## WHAT IS EXPECTED
Find each line in the following listing that has the string "DGND", then state the count and nothing else.

[[ DATA PROVIDED, beginning ]]

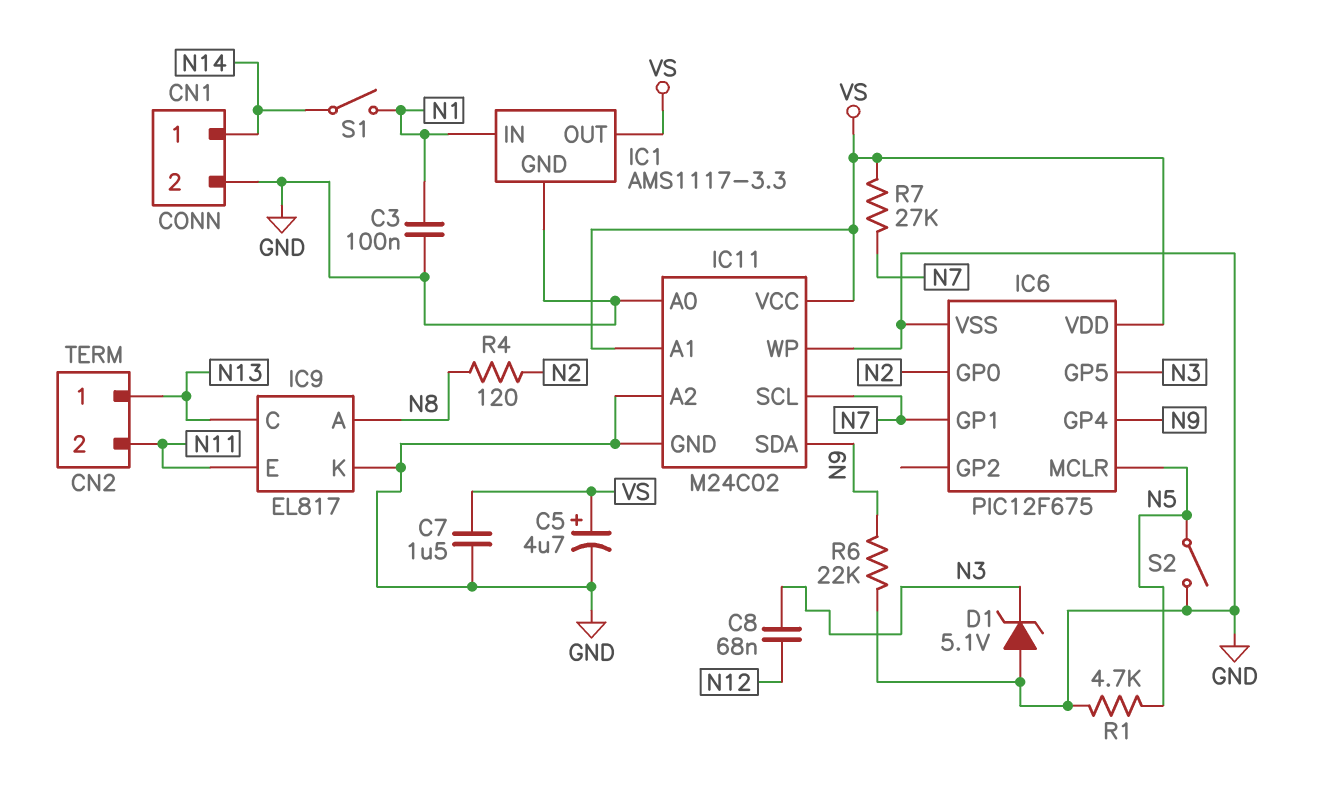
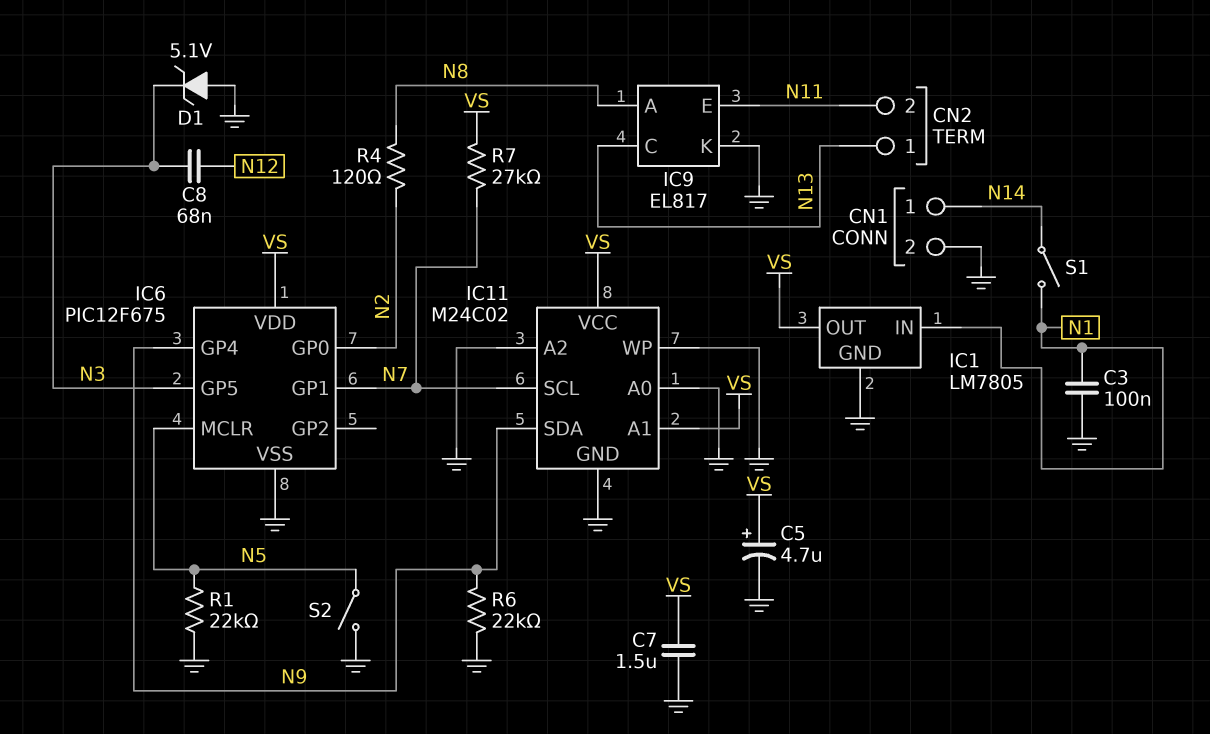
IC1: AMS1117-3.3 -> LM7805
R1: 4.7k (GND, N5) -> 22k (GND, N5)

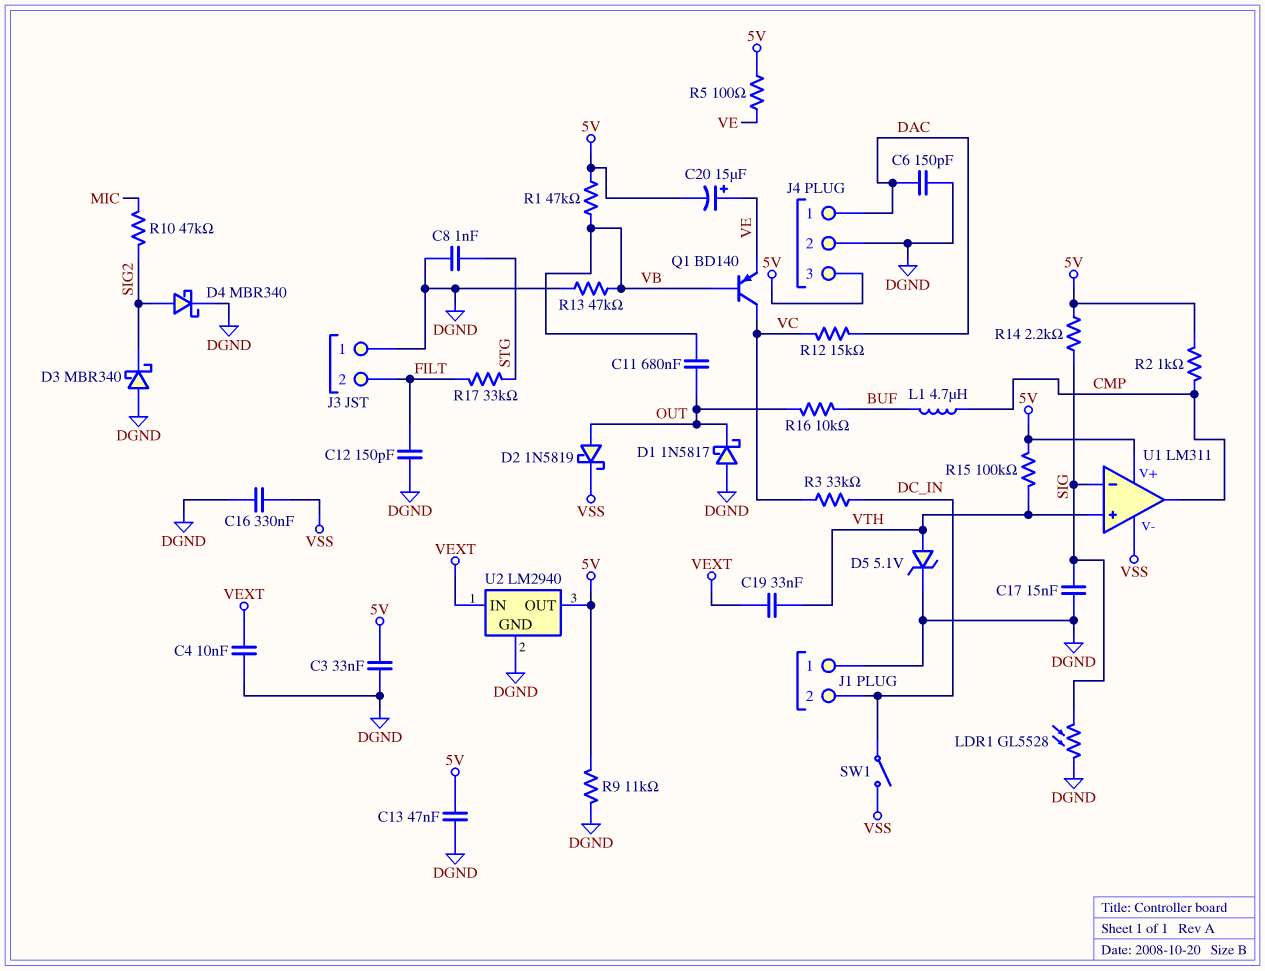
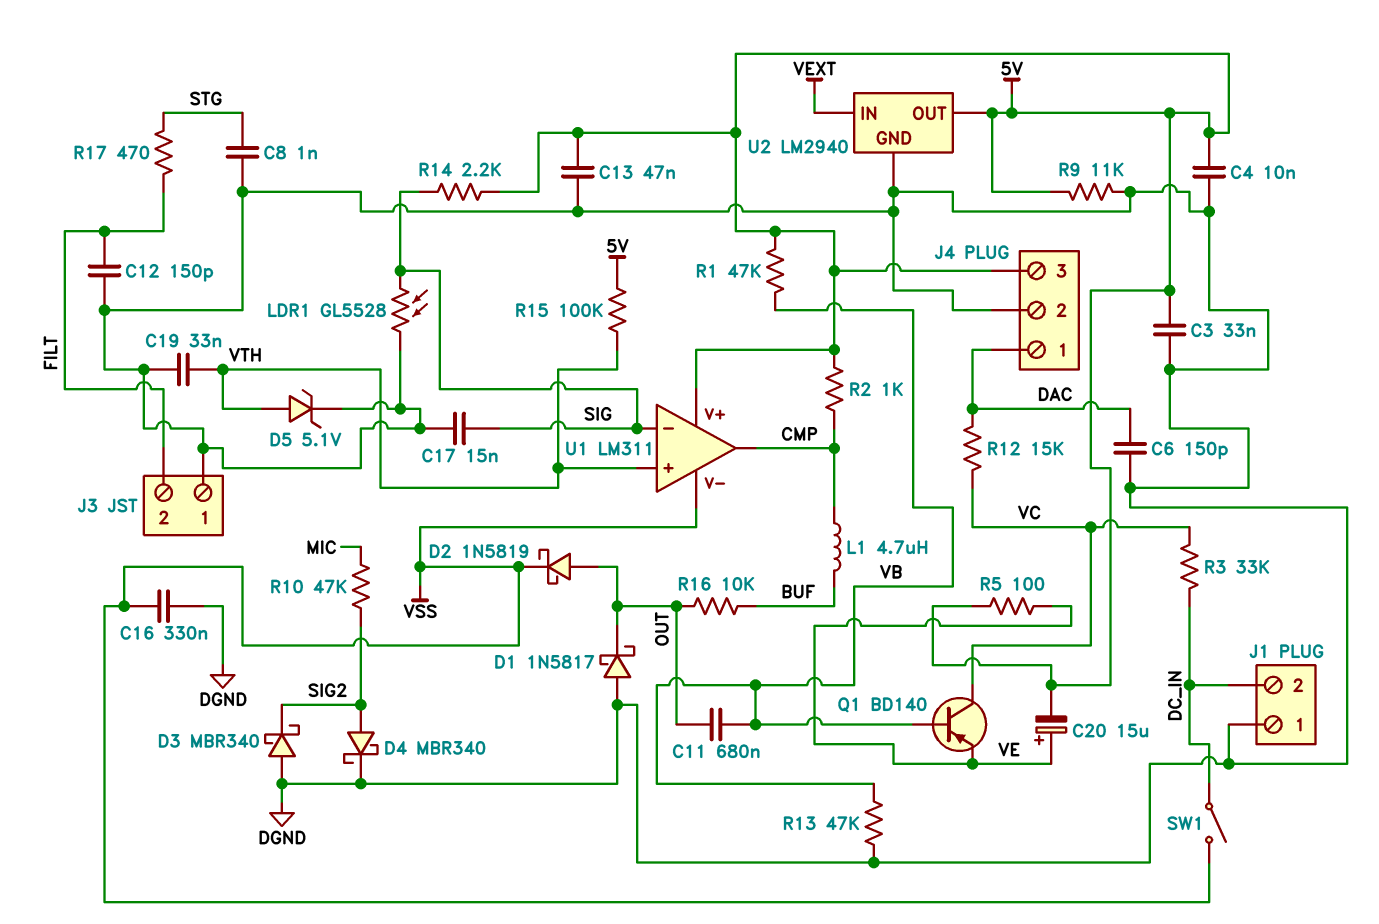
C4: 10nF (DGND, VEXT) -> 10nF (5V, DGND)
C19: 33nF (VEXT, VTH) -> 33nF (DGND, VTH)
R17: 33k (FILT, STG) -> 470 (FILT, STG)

[[ DATA PROVIDED, end ]]
[[ DATA PROVIDED, beginning ]]

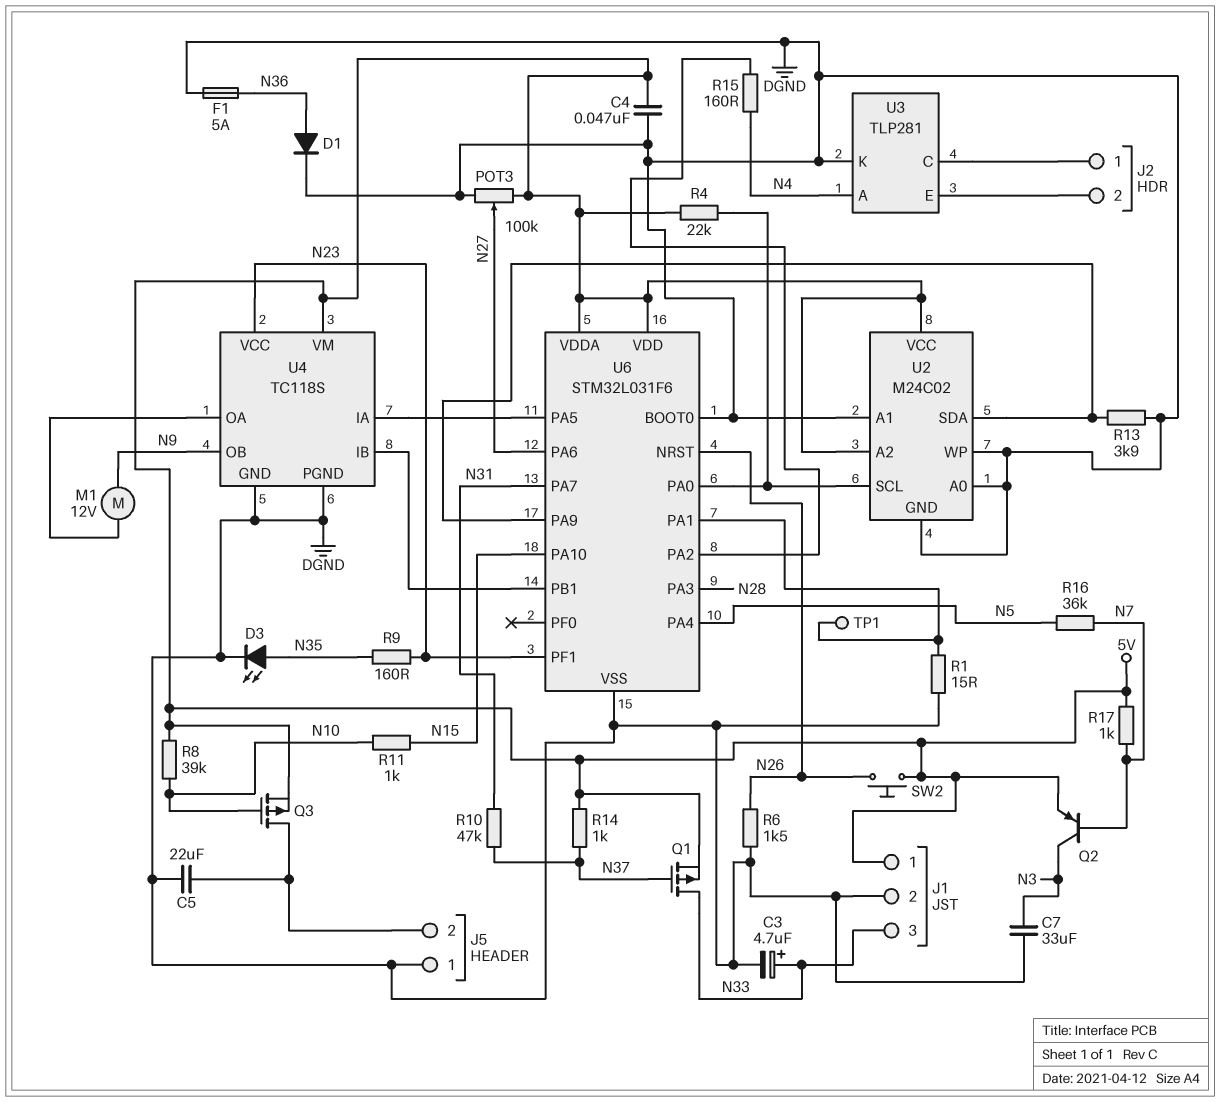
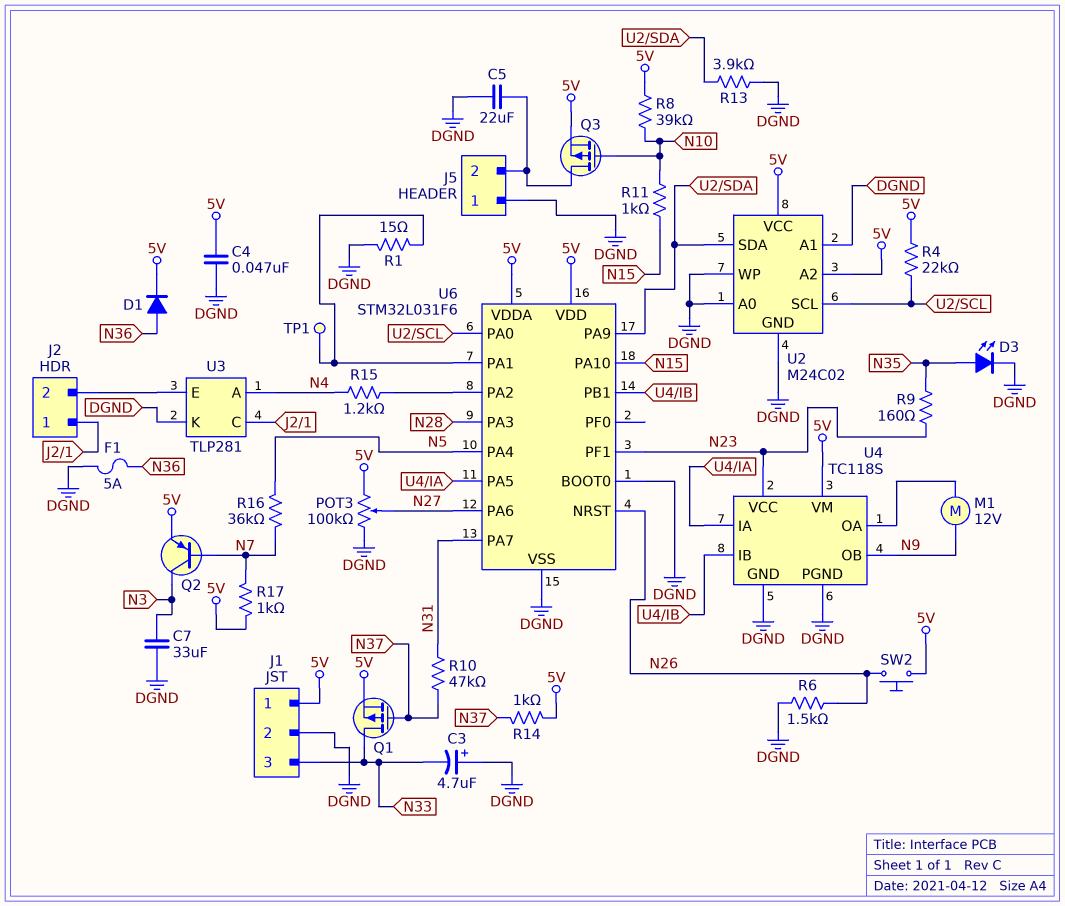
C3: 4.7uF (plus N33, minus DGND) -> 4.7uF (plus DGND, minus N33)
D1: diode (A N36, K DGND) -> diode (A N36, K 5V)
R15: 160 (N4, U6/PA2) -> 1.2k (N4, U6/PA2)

[[ DATA PROVIDED, end ]]
[[ DATA PROVIDED, beginning ]]

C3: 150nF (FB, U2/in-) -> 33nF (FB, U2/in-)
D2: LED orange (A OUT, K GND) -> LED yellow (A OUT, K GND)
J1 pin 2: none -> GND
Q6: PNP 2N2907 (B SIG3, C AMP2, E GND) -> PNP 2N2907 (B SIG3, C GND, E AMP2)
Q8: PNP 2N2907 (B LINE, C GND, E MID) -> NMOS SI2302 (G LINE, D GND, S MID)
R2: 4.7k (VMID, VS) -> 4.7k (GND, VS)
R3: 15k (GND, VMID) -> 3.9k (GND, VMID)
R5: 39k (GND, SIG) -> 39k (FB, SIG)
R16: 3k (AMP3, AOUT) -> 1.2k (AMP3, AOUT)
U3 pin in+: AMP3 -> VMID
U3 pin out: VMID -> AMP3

[[ DATA PROVIDED, end ]]

## ANSWER BELOW
4